**PROBLEM**.
An exact transcription of all the entries below is required.

---+---

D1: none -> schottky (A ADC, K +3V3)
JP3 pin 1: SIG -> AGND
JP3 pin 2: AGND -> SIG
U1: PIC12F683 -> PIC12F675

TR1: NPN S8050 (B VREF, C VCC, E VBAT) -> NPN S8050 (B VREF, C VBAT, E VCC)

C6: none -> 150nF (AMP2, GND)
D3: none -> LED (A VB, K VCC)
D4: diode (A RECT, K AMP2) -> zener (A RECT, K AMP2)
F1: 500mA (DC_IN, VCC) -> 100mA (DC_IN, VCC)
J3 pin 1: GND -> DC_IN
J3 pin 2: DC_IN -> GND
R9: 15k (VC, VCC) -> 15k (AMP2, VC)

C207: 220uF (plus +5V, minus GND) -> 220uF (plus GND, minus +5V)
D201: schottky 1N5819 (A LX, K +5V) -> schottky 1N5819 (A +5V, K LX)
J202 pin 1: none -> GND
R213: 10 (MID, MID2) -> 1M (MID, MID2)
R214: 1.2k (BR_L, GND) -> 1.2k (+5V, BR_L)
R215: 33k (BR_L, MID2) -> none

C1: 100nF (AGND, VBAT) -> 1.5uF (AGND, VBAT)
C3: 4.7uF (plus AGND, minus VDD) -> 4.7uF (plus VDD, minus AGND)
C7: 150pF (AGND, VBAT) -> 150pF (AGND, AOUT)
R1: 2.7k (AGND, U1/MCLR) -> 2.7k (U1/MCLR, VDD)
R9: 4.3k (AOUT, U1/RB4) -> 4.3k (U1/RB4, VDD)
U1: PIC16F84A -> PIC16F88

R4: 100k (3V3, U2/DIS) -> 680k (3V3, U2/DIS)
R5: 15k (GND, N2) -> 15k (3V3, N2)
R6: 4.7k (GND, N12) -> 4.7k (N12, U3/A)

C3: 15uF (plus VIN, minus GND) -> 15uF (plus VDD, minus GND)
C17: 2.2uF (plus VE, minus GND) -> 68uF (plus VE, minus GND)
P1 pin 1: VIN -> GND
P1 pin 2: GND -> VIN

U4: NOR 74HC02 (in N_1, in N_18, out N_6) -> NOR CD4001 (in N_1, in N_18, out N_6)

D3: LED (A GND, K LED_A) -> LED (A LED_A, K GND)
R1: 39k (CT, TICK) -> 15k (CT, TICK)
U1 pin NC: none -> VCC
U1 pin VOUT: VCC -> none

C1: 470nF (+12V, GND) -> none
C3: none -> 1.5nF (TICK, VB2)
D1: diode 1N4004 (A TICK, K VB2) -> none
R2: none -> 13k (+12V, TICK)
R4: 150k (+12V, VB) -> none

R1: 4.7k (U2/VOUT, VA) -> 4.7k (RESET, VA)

---+---

**REPLY TO THE TASK**.
D1: none -> schottky (A ADC, K +3V3)
JP3 pin 1: SIG -> AGND
JP3 pin 2: AGND -> SIG
U1: PIC12F683 -> PIC12F675

TR1: NPN S8050 (B VREF, C VCC, E VBAT) -> NPN S8050 (B VREF, C VBAT, E VCC)

C6: none -> 150nF (AMP2, GND)
D3: none -> LED (A VB, K VCC)
D4: diode (A RECT, K AMP2) -> zener (A RECT, K AMP2)
F1: 500mA (DC_IN, VCC) -> 100mA (DC_IN, VCC)
J3 pin 1: GND -> DC_IN
J3 pin 2: DC_IN -> GND
R9: 15k (VC, VCC) -> 15k (AMP2, VC)

C207: 220uF (plus +5V, minus GND) -> 220uF (plus GND, minus +5V)
D201: schottky 1N5819 (A LX, K +5V) -> schottky 1N5819 (A +5V, K LX)
J202 pin 1: none -> GND
R213: 10 (MID, MID2) -> 1M (MID, MID2)
R214: 1.2k (BR_L, GND) -> 1.2k (+5V, BR_L)
R215: 33k (BR_L, MID2) -> none

C1: 100nF (AGND, VBAT) -> 1.5uF (AGND, VBAT)
C3: 4.7uF (plus AGND, minus VDD) -> 4.7uF (plus VDD, minus AGND)
C7: 150pF (AGND, VBAT) -> 150pF (AGND, AOUT)
R1: 2.7k (AGND, U1/MCLR) -> 2.7k (U1/MCLR, VDD)
R9: 4.3k (AOUT, U1/RB4) -> 4.3k (U1/RB4, VDD)
U1: PIC16F84A -> PIC16F88

R4: 100k (3V3, U2/DIS) -> 680k (3V3, U2/DIS)
R5: 15k (GND, N2) -> 15k (3V3, N2)
R6: 4.7k (GND, N12) -> 4.7k (N12, U3/A)

C3: 15uF (plus VIN, minus GND) -> 15uF (plus VDD, minus GND)
C17: 2.2uF (plus VE, minus GND) -> 68uF (plus VE, minus GND)
P1 pin 1: VIN -> GND
P1 pin 2: GND -> VIN

U4: NOR 74HC02 (in N_1, in N_18, out N_6) -> NOR CD4001 (in N_1, in N_18, out N_6)

D3: LED (A GND, K LED_A) -> LED (A LED_A, K GND)
R1: 39k (CT, TICK) -> 15k (CT, TICK)
U1 pin NC: none -> VCC
U1 pin VOUT: VCC -> none

C1: 470nF (+12V, GND) -> none
C3: none -> 1.5nF (TICK, VB2)
D1: diode 1N4004 (A TICK, K VB2) -> none
R2: none -> 13k (+12V, TICK)
R4: 150k (+12V, VB) -> none

R1: 4.7k (U2/VOUT, VA) -> 4.7k (RESET, VA)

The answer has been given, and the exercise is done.